Before-and-after change data
········

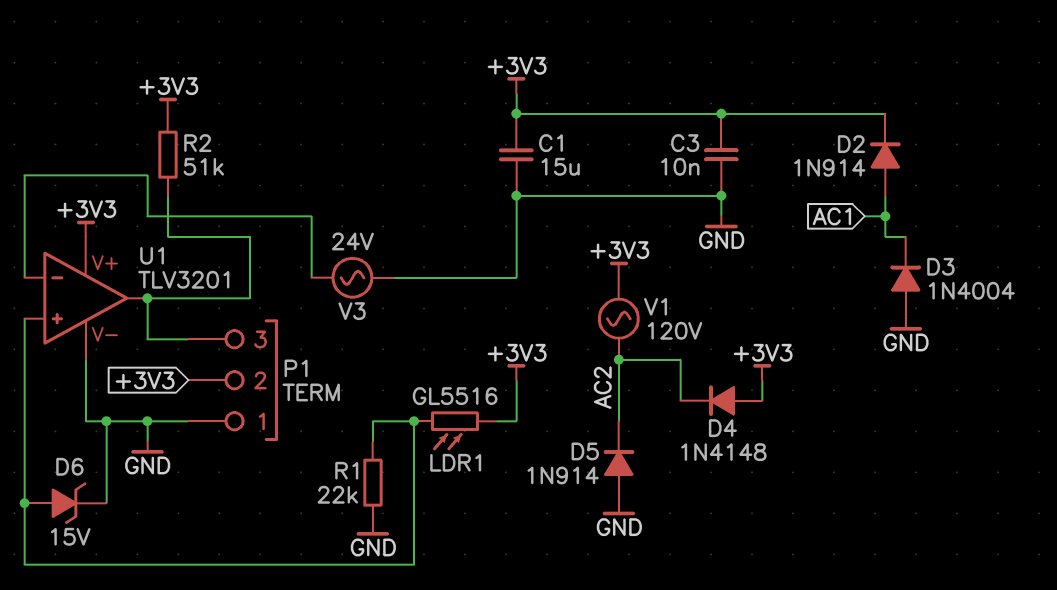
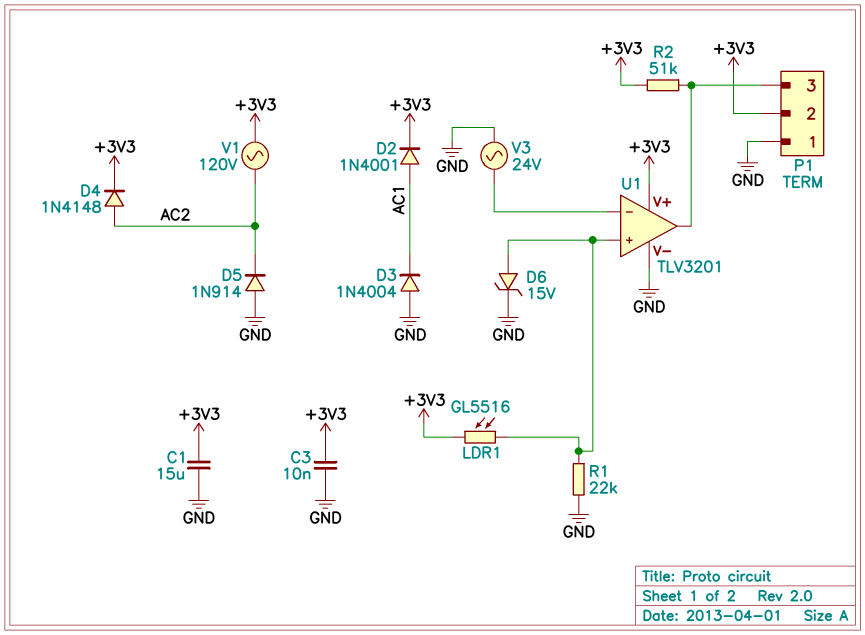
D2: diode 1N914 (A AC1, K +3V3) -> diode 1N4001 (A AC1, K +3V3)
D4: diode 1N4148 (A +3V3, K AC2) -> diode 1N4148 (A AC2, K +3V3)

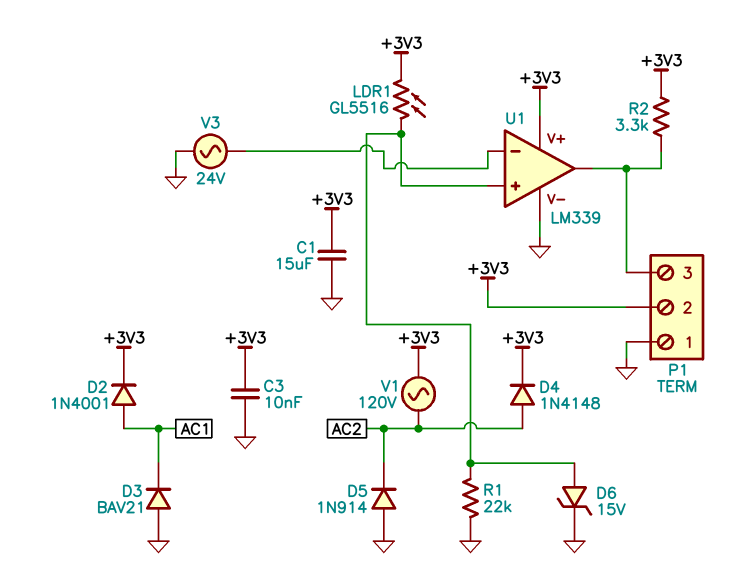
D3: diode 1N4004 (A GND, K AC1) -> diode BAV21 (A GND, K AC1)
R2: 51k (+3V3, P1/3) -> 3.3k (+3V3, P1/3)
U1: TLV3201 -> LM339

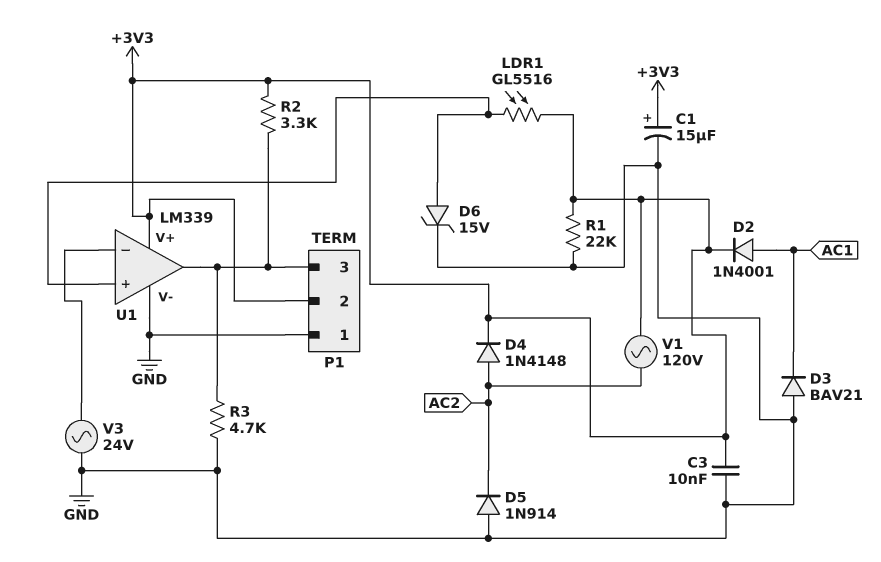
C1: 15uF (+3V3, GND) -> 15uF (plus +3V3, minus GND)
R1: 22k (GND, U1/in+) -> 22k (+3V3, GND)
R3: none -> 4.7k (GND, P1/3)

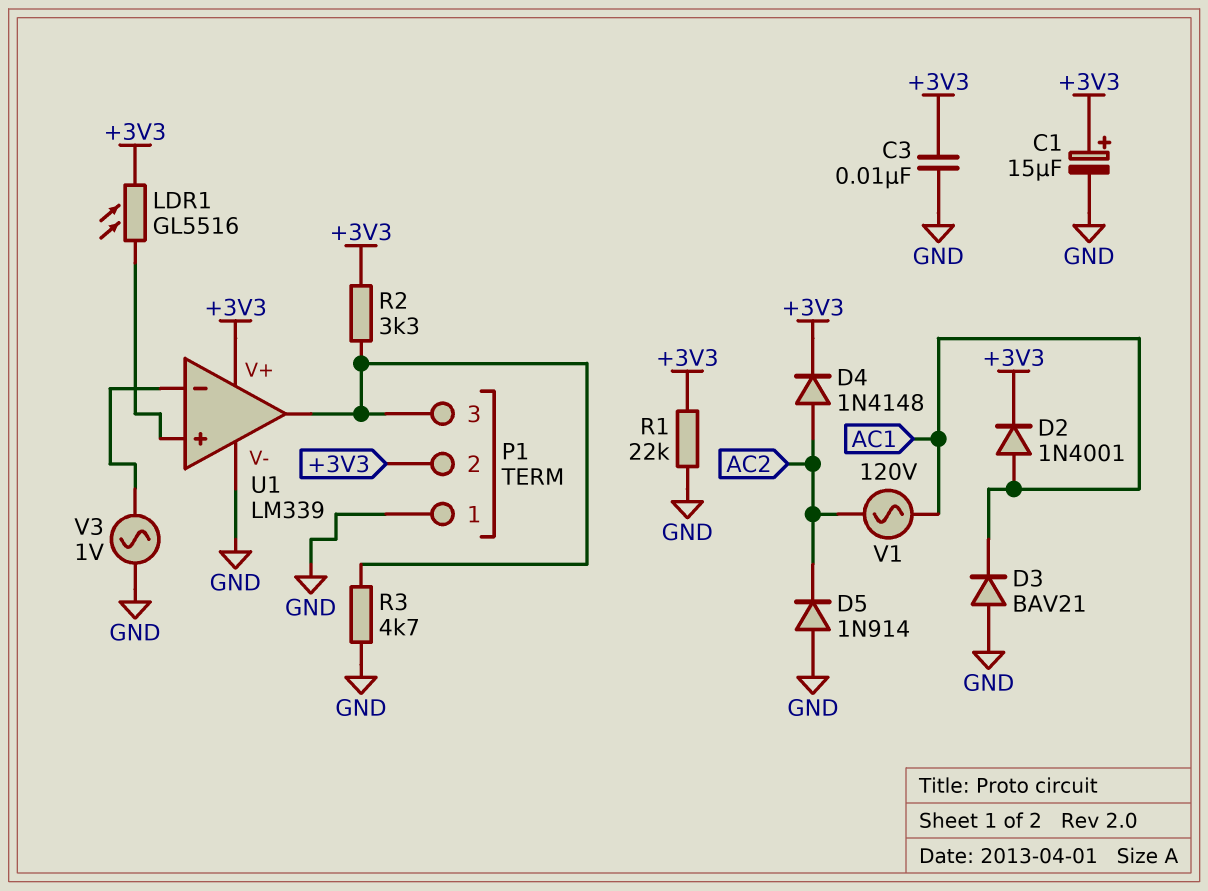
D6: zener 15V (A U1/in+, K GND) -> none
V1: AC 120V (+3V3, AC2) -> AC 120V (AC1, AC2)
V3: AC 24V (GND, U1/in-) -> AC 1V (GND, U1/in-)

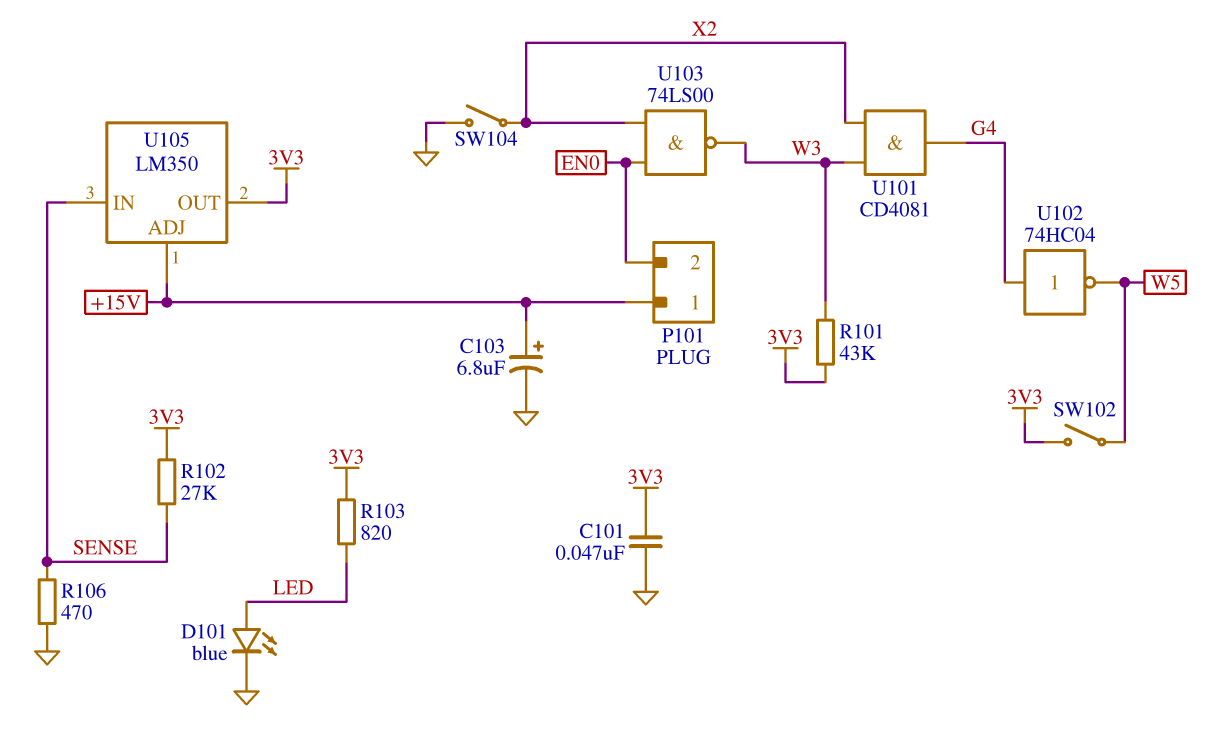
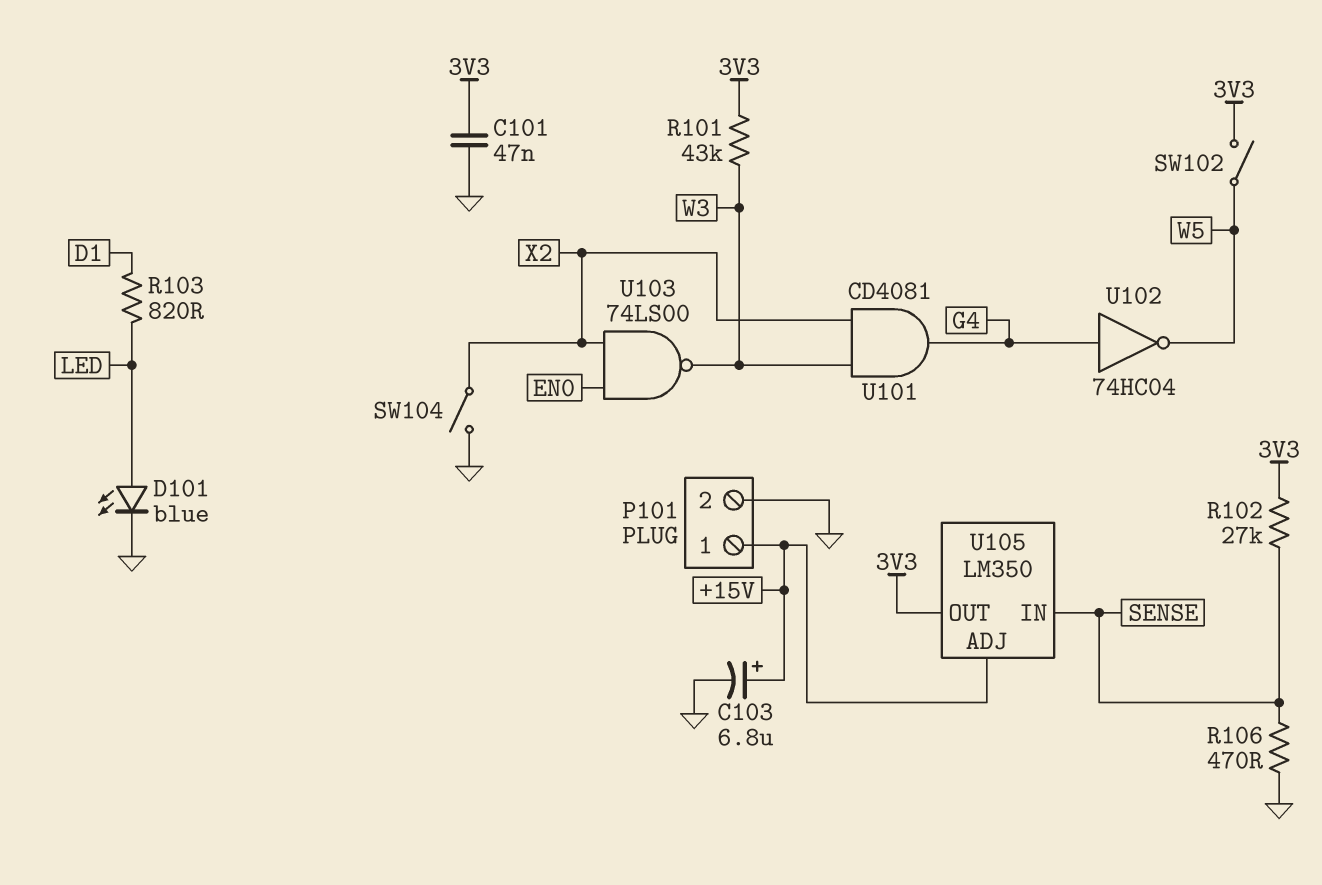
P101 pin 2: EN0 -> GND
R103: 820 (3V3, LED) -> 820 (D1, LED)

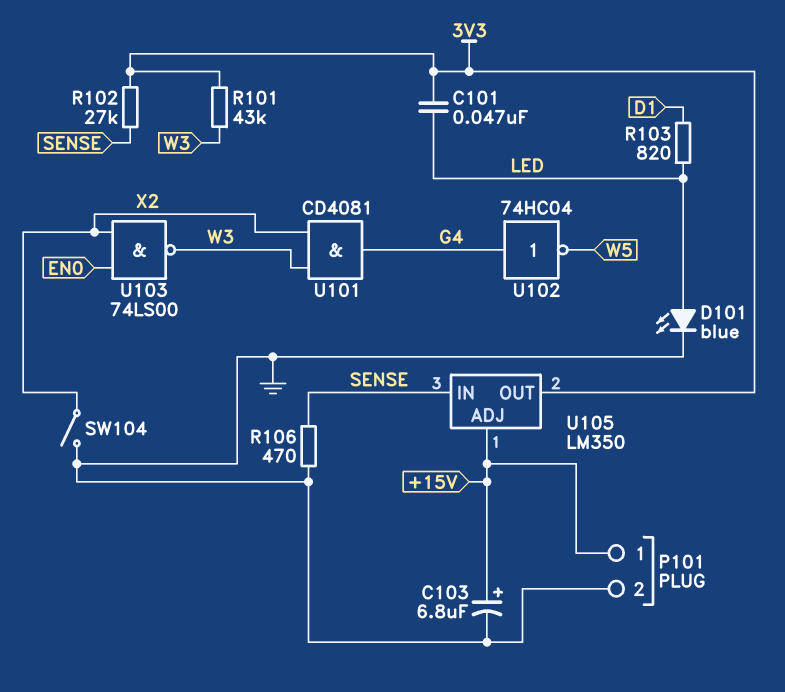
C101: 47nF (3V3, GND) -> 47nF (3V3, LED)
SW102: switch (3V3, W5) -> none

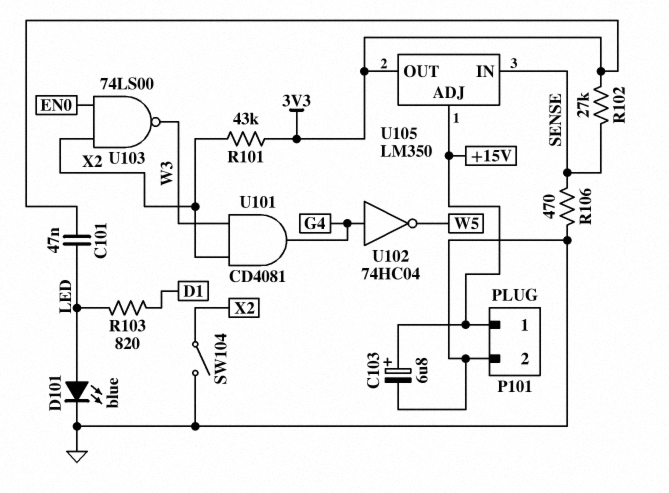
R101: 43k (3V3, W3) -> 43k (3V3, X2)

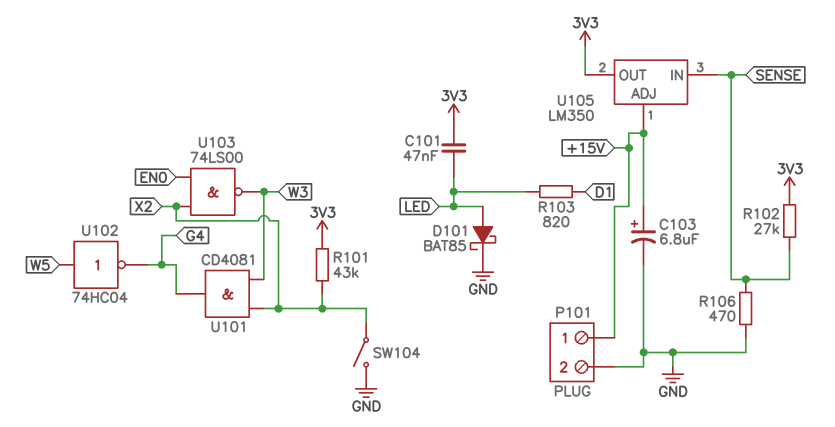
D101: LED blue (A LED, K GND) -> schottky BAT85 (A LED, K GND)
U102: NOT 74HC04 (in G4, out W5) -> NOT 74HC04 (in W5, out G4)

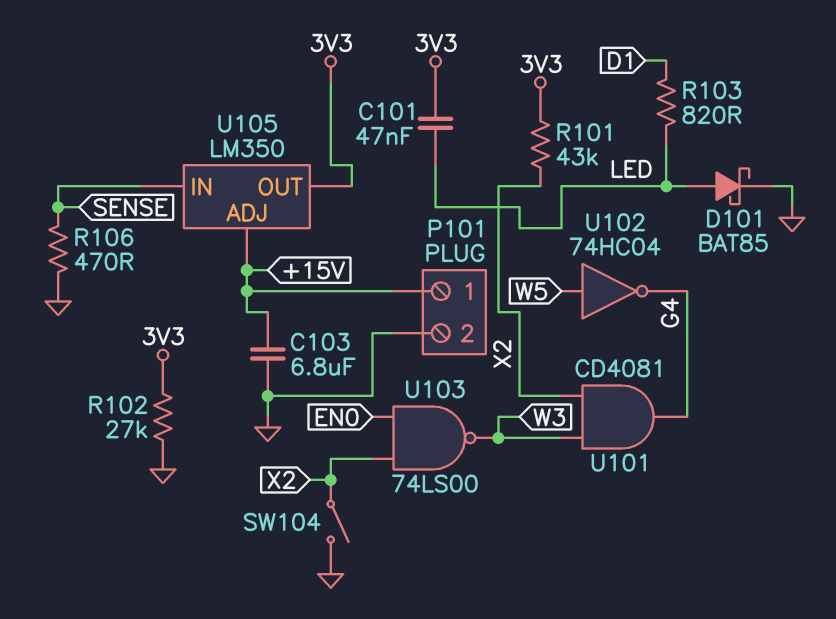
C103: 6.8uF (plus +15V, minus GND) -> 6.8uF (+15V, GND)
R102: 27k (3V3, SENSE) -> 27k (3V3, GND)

········

REQUIRED ACTION: Reproduce each entry word for word and cut the images.

THE ANSWER:
D2: diode 1N914 (A AC1, K +3V3) -> diode 1N4001 (A AC1, K +3V3)
D4: diode 1N4148 (A +3V3, K AC2) -> diode 1N4148 (A AC2, K +3V3)

D3: diode 1N4004 (A GND, K AC1) -> diode BAV21 (A GND, K AC1)
R2: 51k (+3V3, P1/3) -> 3.3k (+3V3, P1/3)
U1: TLV3201 -> LM339

C1: 15uF (+3V3, GND) -> 15uF (plus +3V3, minus GND)
R1: 22k (GND, U1/in+) -> 22k (+3V3, GND)
R3: none -> 4.7k (GND, P1/3)

D6: zener 15V (A U1/in+, K GND) -> none
V1: AC 120V (+3V3, AC2) -> AC 120V (AC1, AC2)
V3: AC 24V (GND, U1/in-) -> AC 1V (GND, U1/in-)

P101 pin 2: EN0 -> GND
R103: 820 (3V3, LED) -> 820 (D1, LED)

C101: 47nF (3V3, GND) -> 47nF (3V3, LED)
SW102: switch (3V3, W5) -> none

R101: 43k (3V3, W3) -> 43k (3V3, X2)

D101: LED blue (A LED, K GND) -> schottky BAT85 (A LED, K GND)
U102: NOT 74HC04 (in G4, out W5) -> NOT 74HC04 (in W5, out G4)

C103: 6.8uF (plus +15V, minus GND) -> 6.8uF (+15V, GND)
R102: 27k (3V3, SENSE) -> 27k (3V3, GND)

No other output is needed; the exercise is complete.